• **SHORT EXERCISE**:
Could you write out every entry exactly as it stands?

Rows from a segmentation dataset
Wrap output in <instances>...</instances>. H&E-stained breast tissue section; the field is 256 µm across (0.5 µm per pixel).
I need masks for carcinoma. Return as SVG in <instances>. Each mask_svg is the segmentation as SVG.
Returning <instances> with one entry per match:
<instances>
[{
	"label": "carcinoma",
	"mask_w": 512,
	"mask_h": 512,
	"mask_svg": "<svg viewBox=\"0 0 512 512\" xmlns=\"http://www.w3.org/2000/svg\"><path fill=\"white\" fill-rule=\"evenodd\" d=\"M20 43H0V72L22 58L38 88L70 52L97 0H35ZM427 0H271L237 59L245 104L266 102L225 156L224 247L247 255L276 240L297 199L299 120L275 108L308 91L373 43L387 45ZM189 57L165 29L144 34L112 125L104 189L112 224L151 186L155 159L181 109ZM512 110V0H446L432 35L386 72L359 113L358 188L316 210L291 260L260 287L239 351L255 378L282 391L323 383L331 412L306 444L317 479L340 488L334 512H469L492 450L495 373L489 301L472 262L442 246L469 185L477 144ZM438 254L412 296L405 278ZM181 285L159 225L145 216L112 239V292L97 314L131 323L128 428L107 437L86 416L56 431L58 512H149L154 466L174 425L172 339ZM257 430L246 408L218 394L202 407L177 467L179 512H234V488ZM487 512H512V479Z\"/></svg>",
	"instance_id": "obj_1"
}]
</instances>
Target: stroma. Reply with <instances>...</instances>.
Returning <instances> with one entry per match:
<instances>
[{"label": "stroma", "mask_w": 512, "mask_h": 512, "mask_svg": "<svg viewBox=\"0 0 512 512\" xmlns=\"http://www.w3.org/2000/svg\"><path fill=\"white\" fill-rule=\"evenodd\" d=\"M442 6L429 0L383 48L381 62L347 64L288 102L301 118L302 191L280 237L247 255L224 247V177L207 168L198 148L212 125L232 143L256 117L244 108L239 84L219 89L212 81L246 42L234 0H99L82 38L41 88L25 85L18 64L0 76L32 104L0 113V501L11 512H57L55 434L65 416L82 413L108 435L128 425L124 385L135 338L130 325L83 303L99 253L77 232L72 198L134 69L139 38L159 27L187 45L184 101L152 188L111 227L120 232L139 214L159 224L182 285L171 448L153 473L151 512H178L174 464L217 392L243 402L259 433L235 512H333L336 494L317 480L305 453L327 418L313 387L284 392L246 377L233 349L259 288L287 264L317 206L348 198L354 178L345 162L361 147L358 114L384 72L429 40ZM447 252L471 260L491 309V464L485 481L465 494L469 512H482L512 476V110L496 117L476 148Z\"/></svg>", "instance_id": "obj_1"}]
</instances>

• **TASK SOLUTION**:
Wrap output in <instances>...</instances>. H&E-stained breast tissue section; the field is 256 µm across (0.5 µm per pixel).
I need masks for carcinoma. Return as SVG in <instances>. Each mask_svg is the segmentation as SVG.
Returning <instances> with one entry per match:
<instances>
[{
	"label": "carcinoma",
	"mask_w": 512,
	"mask_h": 512,
	"mask_svg": "<svg viewBox=\"0 0 512 512\" xmlns=\"http://www.w3.org/2000/svg\"><path fill=\"white\" fill-rule=\"evenodd\" d=\"M20 43H0V72L22 58L38 88L70 52L97 0H35ZM427 0H271L237 59L245 104L266 102L225 156L224 247L247 255L276 240L297 199L299 120L275 108L308 91L373 43L387 45ZM189 57L165 29L144 34L112 125L104 189L112 224L151 186L155 159L181 109ZM512 110V0H446L432 35L386 72L359 113L358 188L316 210L291 260L260 287L239 351L255 378L282 391L323 383L331 412L306 444L317 479L340 488L334 512H469L492 450L495 373L489 301L472 262L442 246L469 185L477 144ZM438 254L412 296L405 278ZM181 285L159 225L145 216L112 239V292L97 314L131 323L128 428L107 437L86 416L56 431L58 512H149L154 466L174 425L172 339ZM257 430L246 408L218 394L202 407L177 467L179 512H234V488ZM487 512H512V479Z\"/></svg>",
	"instance_id": "obj_1"
}]
</instances>
Target: stroma. Reply with <instances>...</instances>.
Returning <instances> with one entry per match:
<instances>
[{"label": "stroma", "mask_w": 512, "mask_h": 512, "mask_svg": "<svg viewBox=\"0 0 512 512\" xmlns=\"http://www.w3.org/2000/svg\"><path fill=\"white\" fill-rule=\"evenodd\" d=\"M442 6L429 0L383 48L381 62L347 64L288 102L301 118L302 191L280 237L247 255L224 247V177L207 168L198 148L212 125L232 143L256 117L244 108L239 84L219 89L212 81L246 42L234 0H99L82 38L41 88L25 85L18 64L0 76L32 104L0 113V501L11 512H57L55 434L65 416L82 413L108 435L128 425L124 385L135 338L130 325L83 303L99 253L77 232L72 198L134 69L139 38L159 27L187 45L184 101L152 188L111 227L120 232L139 214L159 224L182 285L171 448L153 473L151 512H178L174 464L217 392L243 402L259 433L235 512H333L336 494L317 480L305 453L327 418L313 387L284 392L246 377L233 349L259 288L287 264L317 206L348 198L354 178L345 162L361 147L358 114L384 72L429 40ZM447 252L471 260L491 309V464L485 481L465 494L469 512H482L512 476V110L496 117L476 148Z\"/></svg>", "instance_id": "obj_1"}]
</instances>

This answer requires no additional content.